§ ABOUT THIS TASK
Where the line containing "egg/green (732,370,779,405) =>" appears, end your copy; everything from the first line of the records below up to and including it must be reproduced exactly.

§ ENTRIES SUPPLIED
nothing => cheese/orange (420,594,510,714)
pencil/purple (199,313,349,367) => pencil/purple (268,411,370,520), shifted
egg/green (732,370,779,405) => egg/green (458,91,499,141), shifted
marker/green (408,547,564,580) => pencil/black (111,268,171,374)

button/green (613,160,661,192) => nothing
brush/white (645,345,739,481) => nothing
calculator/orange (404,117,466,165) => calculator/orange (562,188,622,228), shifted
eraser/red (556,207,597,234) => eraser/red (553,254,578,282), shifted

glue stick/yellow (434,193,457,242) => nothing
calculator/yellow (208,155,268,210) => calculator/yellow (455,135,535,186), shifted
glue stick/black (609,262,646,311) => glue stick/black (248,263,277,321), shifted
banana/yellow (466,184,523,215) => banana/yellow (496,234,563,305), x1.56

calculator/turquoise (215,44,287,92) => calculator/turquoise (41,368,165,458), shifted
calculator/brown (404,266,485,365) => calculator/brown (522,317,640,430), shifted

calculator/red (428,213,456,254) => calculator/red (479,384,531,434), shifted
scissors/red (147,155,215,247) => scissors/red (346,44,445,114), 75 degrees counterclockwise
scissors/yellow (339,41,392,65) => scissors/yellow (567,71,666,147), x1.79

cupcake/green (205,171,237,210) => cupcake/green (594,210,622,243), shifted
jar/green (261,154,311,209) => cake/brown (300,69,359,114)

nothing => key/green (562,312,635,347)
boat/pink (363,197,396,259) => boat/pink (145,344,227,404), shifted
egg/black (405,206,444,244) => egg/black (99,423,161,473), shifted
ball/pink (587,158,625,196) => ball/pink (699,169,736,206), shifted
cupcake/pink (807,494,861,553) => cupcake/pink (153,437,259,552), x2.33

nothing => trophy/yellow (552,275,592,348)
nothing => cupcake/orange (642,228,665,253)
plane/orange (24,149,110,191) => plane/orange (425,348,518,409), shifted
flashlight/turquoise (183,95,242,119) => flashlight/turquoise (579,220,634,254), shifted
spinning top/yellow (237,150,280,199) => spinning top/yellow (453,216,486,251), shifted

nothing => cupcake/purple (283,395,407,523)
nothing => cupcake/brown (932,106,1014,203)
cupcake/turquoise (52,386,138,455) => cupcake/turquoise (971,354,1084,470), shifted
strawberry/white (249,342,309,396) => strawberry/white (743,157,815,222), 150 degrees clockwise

§ EXERCISE OUTPUT
nothing => cheese/orange (420,594,510,714)
pencil/purple (199,313,349,367) => pencil/purple (268,411,370,520), shifted
egg/green (732,370,779,405) => egg/green (458,91,499,141), shifted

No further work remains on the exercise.